[Before-and-after object lists]
+ + +
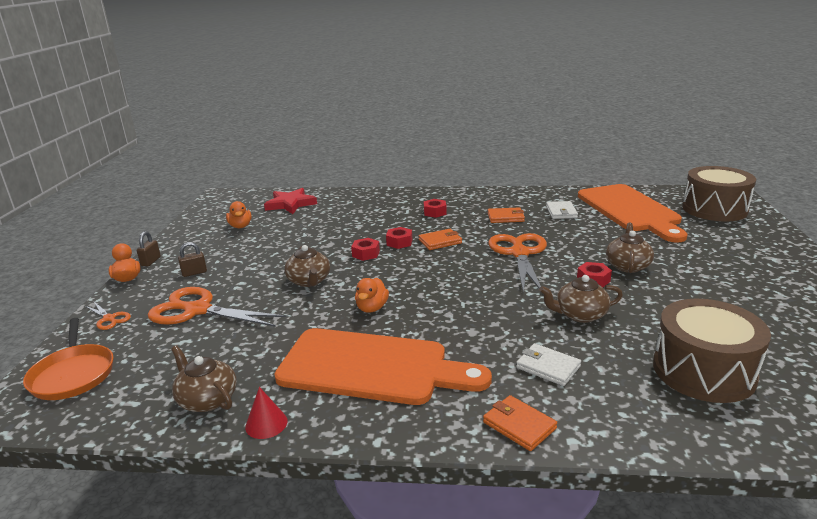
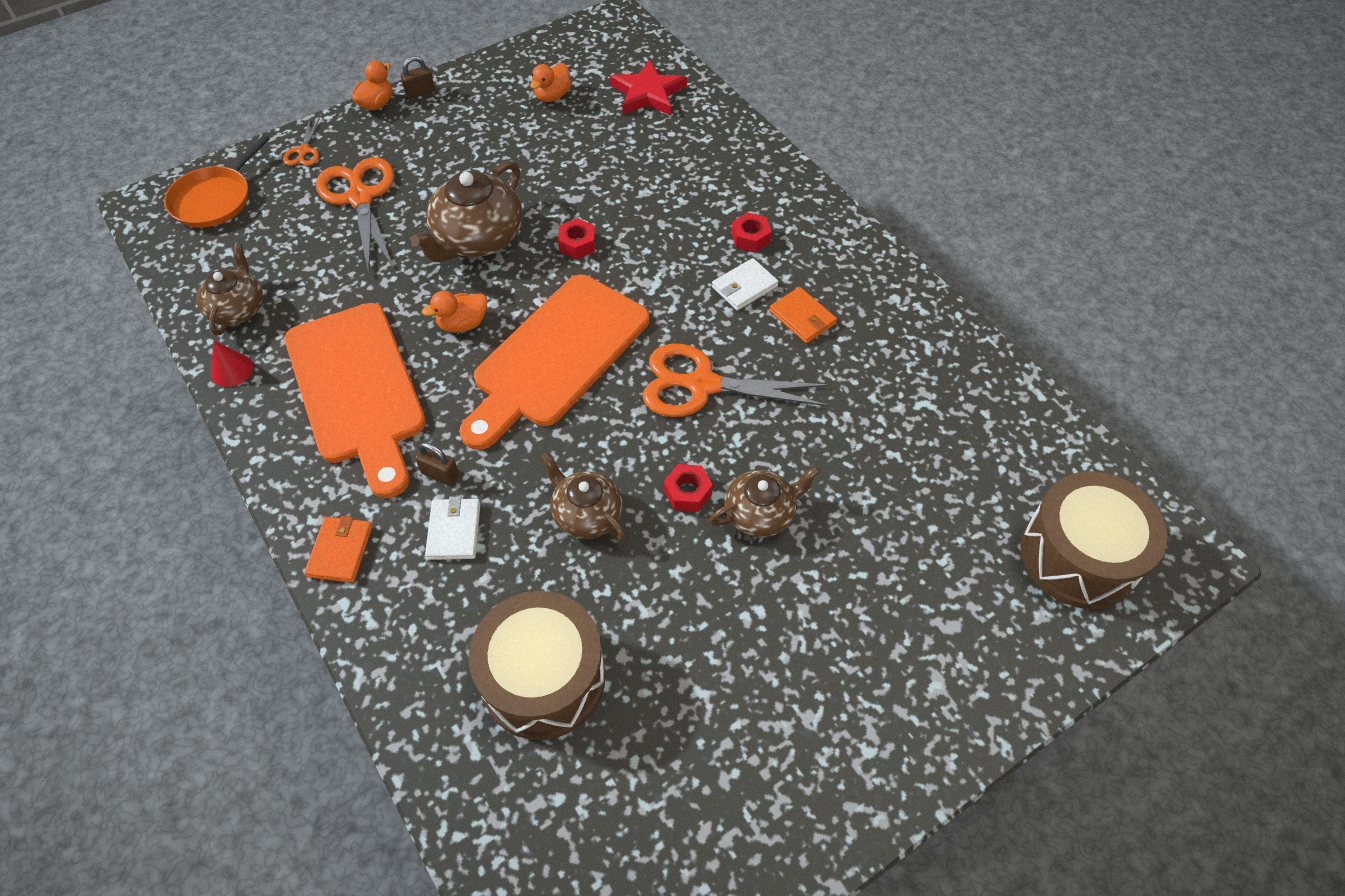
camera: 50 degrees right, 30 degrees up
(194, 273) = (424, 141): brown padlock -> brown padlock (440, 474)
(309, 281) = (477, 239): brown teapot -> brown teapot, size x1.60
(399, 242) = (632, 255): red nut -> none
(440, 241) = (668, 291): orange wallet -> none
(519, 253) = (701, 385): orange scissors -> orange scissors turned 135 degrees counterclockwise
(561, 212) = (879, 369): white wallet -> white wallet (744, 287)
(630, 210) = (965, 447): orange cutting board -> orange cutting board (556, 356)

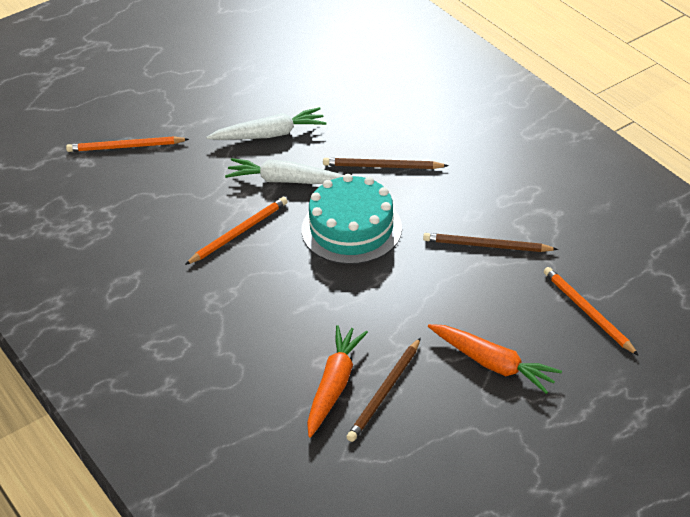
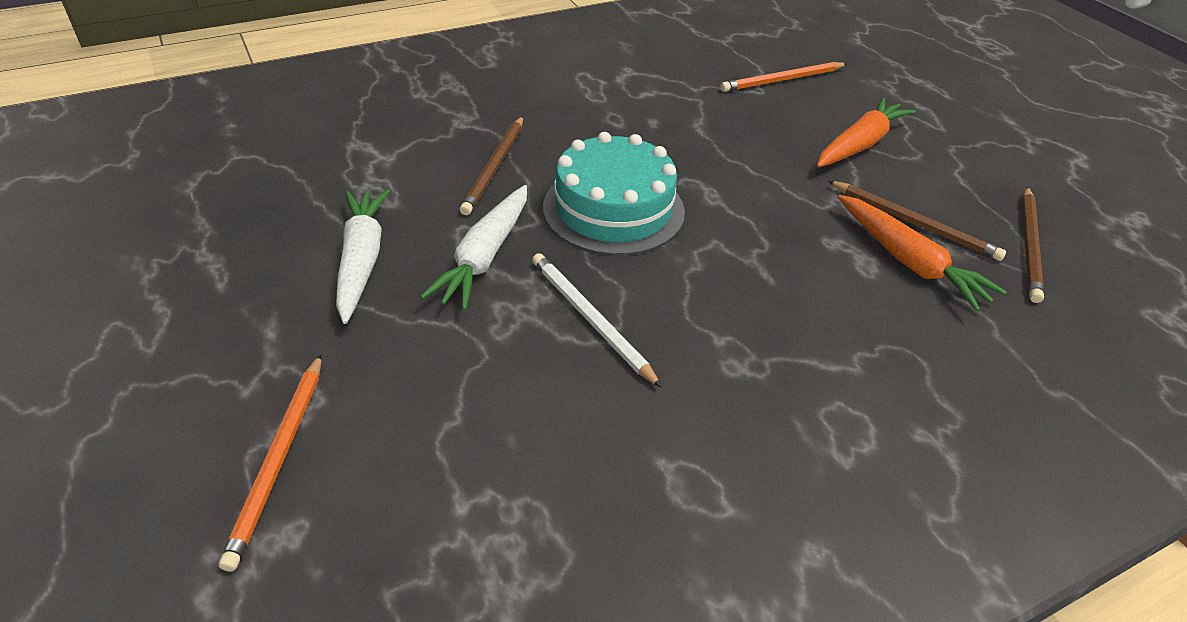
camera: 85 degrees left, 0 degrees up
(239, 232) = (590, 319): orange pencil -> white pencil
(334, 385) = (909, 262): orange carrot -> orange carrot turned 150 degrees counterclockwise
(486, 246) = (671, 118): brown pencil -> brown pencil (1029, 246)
+ + +
Scan the entries above for the string "camera" and copy each line that contains it.

camera: 50 degrees right, 30 degrees up
camera: 85 degrees left, 0 degrees up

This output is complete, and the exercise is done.